__Problem statement__: Scan the listing beneath this sentence. Report each line with the word "AGND".
Listed records section start
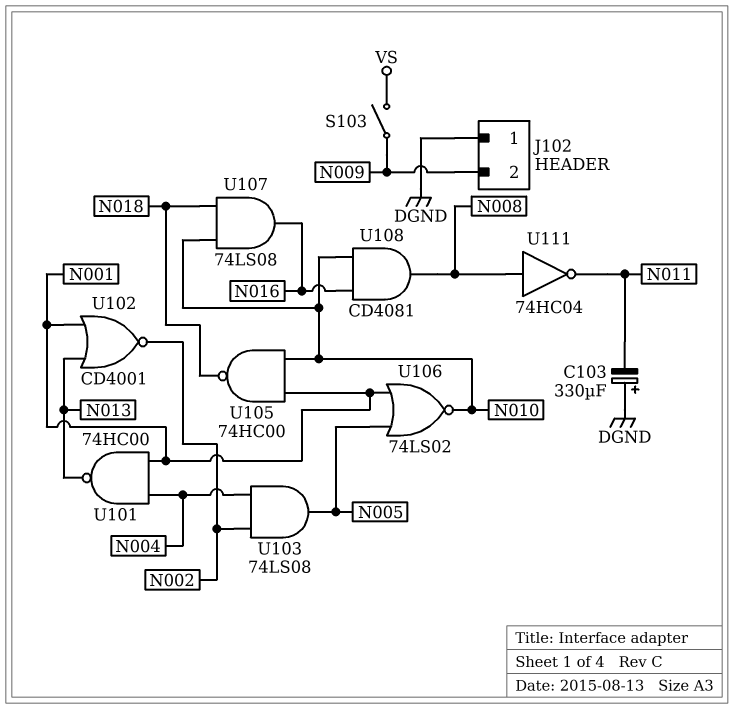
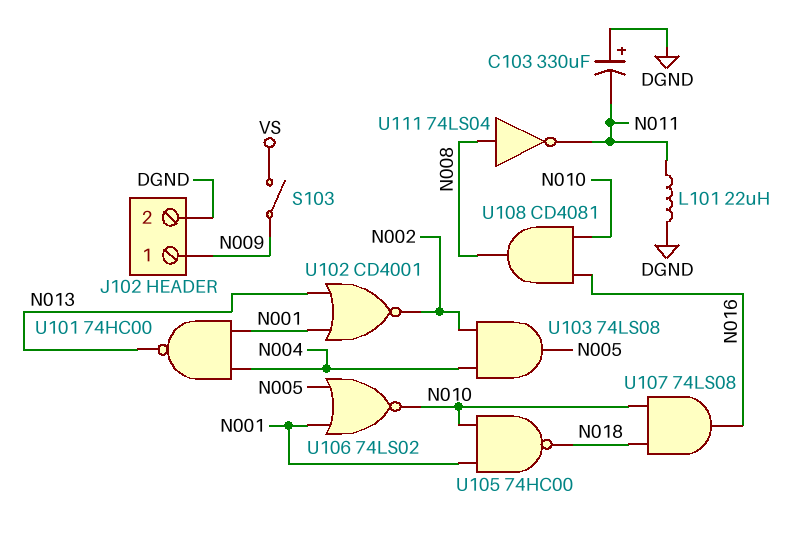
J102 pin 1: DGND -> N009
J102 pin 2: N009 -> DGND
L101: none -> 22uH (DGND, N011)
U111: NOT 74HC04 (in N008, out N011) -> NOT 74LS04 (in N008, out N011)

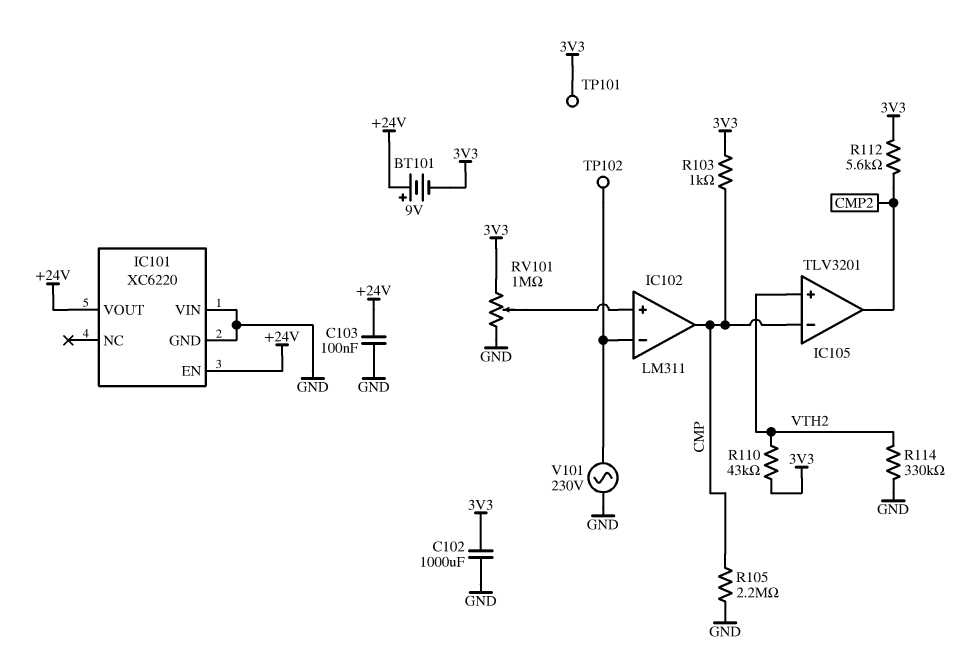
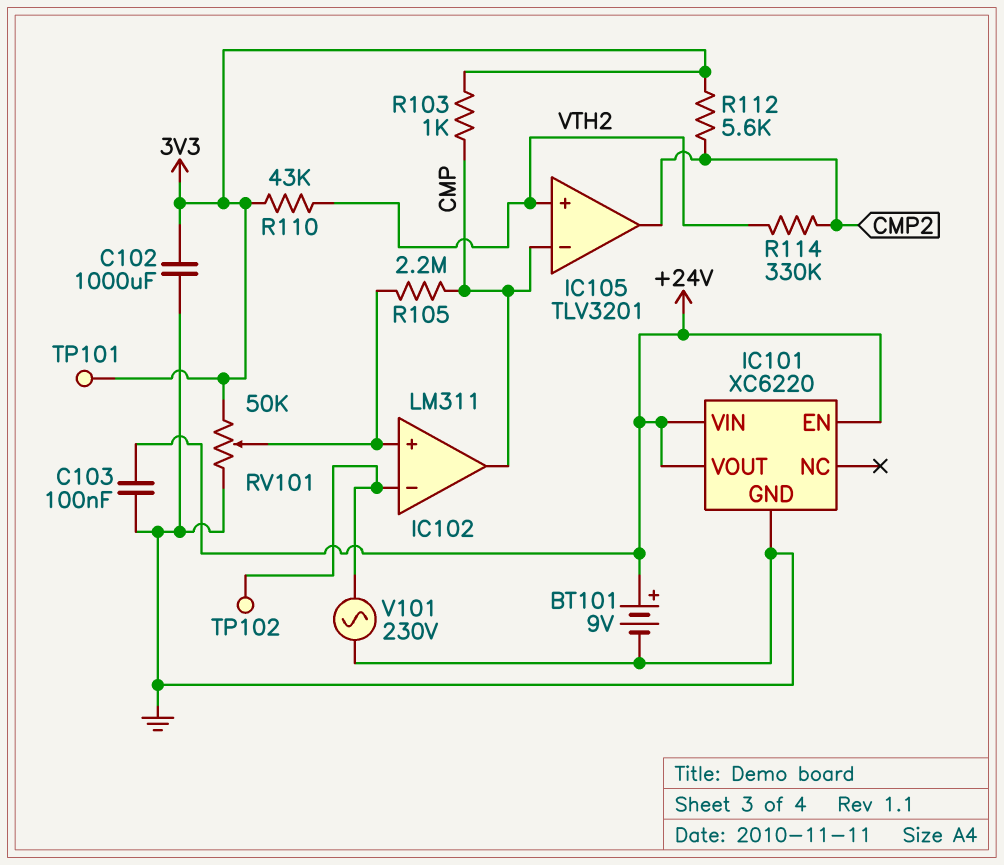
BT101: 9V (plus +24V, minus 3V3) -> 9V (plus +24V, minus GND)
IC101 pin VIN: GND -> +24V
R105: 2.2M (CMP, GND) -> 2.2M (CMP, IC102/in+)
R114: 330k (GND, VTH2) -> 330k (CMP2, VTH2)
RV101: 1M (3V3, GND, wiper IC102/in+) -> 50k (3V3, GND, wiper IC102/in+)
Listed records section end
Listed records section start
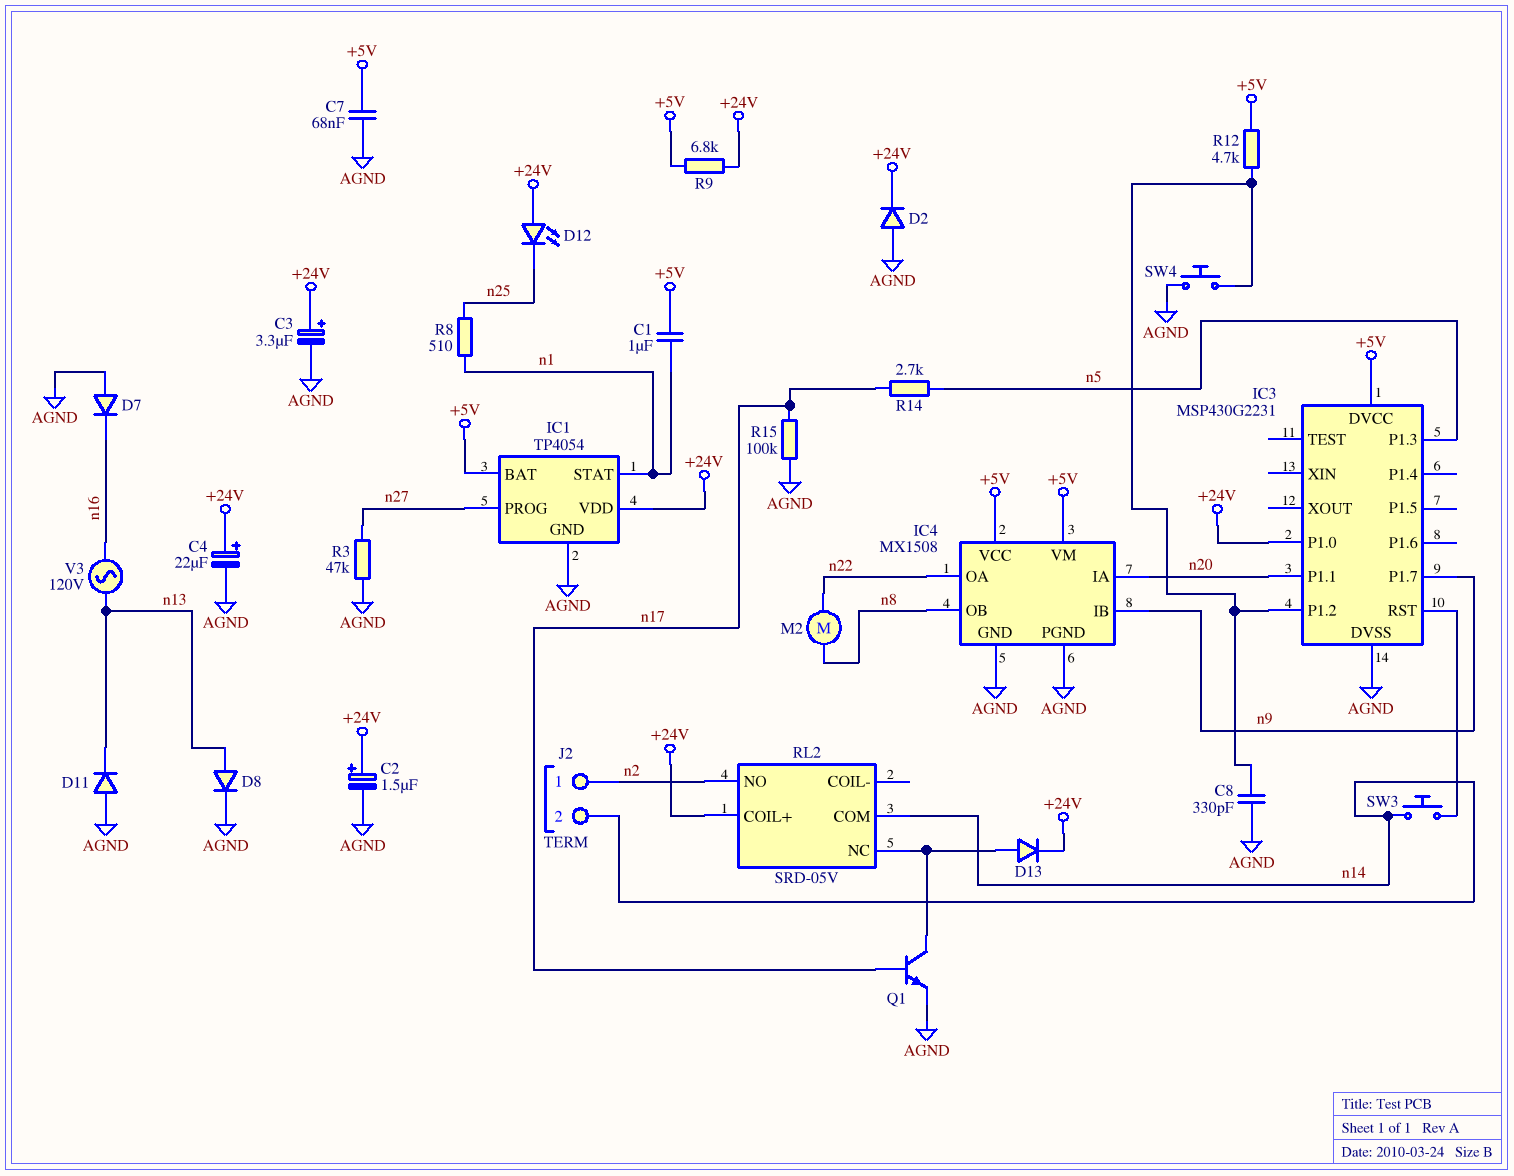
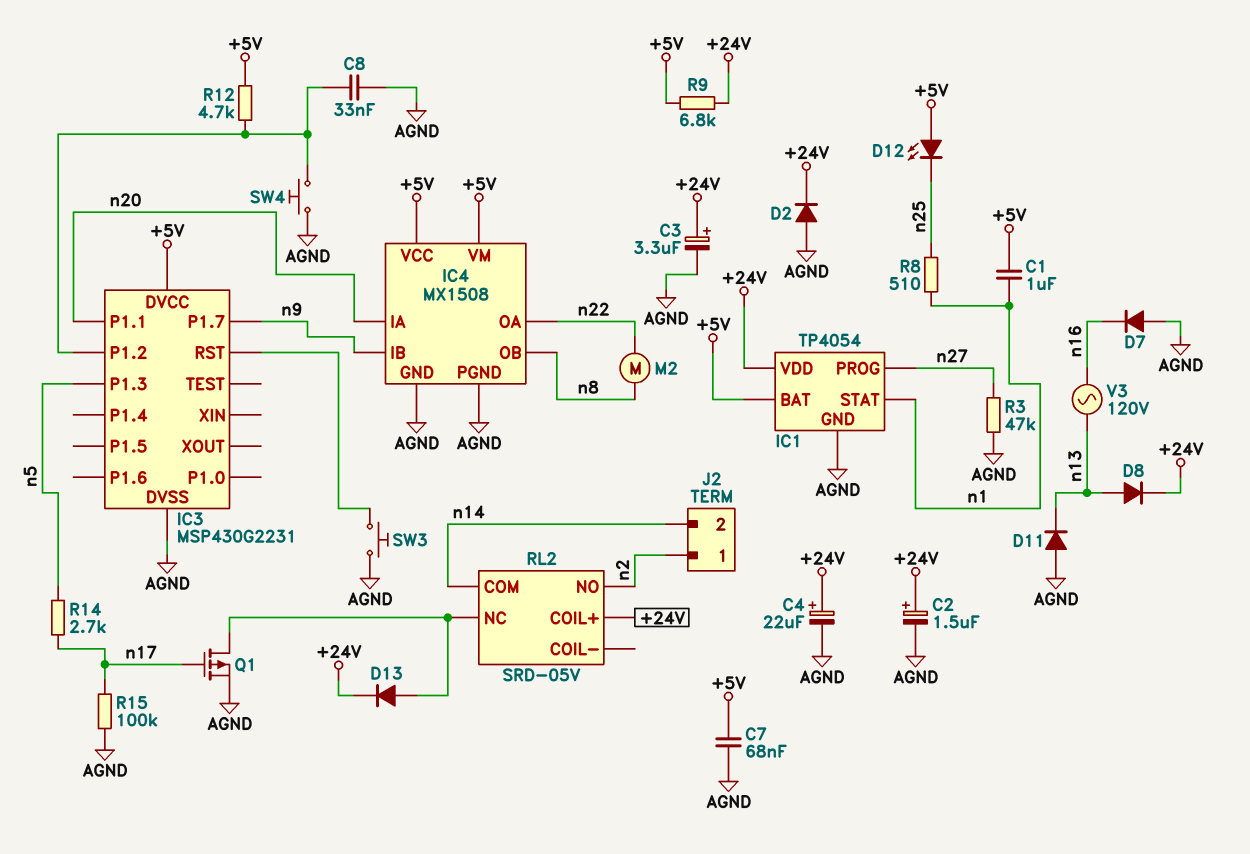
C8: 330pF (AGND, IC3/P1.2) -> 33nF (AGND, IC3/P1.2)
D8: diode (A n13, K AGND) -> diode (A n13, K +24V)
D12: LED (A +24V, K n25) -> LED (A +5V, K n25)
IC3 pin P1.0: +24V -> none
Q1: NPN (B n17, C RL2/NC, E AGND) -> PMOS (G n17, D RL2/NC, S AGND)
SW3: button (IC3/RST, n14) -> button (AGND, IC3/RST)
Listed records section end
Listed records section start
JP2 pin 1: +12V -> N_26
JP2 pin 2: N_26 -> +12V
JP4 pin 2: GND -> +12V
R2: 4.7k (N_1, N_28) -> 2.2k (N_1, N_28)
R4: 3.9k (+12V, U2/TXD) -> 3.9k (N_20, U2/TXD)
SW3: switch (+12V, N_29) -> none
Listed records section end
__Response box__:
C8: 330pF (AGND, IC3/P1.2) -> 33nF (AGND, IC3/P1.2)
D8: diode (A n13, K AGND) -> diode (A n13, K +24V)
Q1: NPN (B n17, C RL2/NC, E AGND) -> PMOS (G n17, D RL2/NC, S AGND)
SW3: button (IC3/RST, n14) -> button (AGND, IC3/RST)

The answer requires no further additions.